**Exercise aim:**
Scan the material below for every line with the string "RELAY", and copy those lines.
● ● ● ● ●
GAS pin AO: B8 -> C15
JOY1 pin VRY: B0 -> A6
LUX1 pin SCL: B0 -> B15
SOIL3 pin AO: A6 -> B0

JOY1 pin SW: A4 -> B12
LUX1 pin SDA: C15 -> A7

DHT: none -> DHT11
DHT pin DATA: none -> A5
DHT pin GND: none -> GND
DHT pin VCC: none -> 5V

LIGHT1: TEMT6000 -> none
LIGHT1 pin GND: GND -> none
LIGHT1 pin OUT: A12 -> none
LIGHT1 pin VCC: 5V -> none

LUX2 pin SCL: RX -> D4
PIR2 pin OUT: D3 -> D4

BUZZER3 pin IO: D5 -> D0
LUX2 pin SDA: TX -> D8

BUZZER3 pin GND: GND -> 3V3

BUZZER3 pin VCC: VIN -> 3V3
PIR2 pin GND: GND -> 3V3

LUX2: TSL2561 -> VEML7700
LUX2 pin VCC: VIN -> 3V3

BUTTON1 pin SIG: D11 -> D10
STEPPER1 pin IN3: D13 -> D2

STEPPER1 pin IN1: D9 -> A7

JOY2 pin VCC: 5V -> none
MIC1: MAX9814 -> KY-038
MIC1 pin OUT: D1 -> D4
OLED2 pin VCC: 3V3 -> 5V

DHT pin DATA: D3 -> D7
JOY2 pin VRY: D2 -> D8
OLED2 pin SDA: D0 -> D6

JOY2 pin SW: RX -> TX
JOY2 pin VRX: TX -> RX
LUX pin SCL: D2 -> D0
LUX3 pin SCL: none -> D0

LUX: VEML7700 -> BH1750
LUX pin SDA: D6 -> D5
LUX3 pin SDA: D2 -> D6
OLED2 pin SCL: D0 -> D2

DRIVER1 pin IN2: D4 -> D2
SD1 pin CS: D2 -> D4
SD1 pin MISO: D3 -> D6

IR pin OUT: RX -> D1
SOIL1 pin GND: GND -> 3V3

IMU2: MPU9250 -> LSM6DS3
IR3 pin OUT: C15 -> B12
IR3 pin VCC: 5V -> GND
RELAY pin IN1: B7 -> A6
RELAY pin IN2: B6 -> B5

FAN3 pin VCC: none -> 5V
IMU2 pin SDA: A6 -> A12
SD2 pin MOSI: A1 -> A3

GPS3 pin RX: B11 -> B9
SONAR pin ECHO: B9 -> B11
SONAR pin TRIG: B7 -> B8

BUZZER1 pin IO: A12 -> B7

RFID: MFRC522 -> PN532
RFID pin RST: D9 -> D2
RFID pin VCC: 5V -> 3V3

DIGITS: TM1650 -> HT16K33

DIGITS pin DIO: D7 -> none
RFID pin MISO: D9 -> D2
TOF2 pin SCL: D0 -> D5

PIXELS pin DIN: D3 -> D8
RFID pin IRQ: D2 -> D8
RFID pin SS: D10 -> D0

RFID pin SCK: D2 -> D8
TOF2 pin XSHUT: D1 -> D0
● ● ● ● ●
**Completed task:**
RELAY pin IN1: B7 -> A6
RELAY pin IN2: B6 -> B5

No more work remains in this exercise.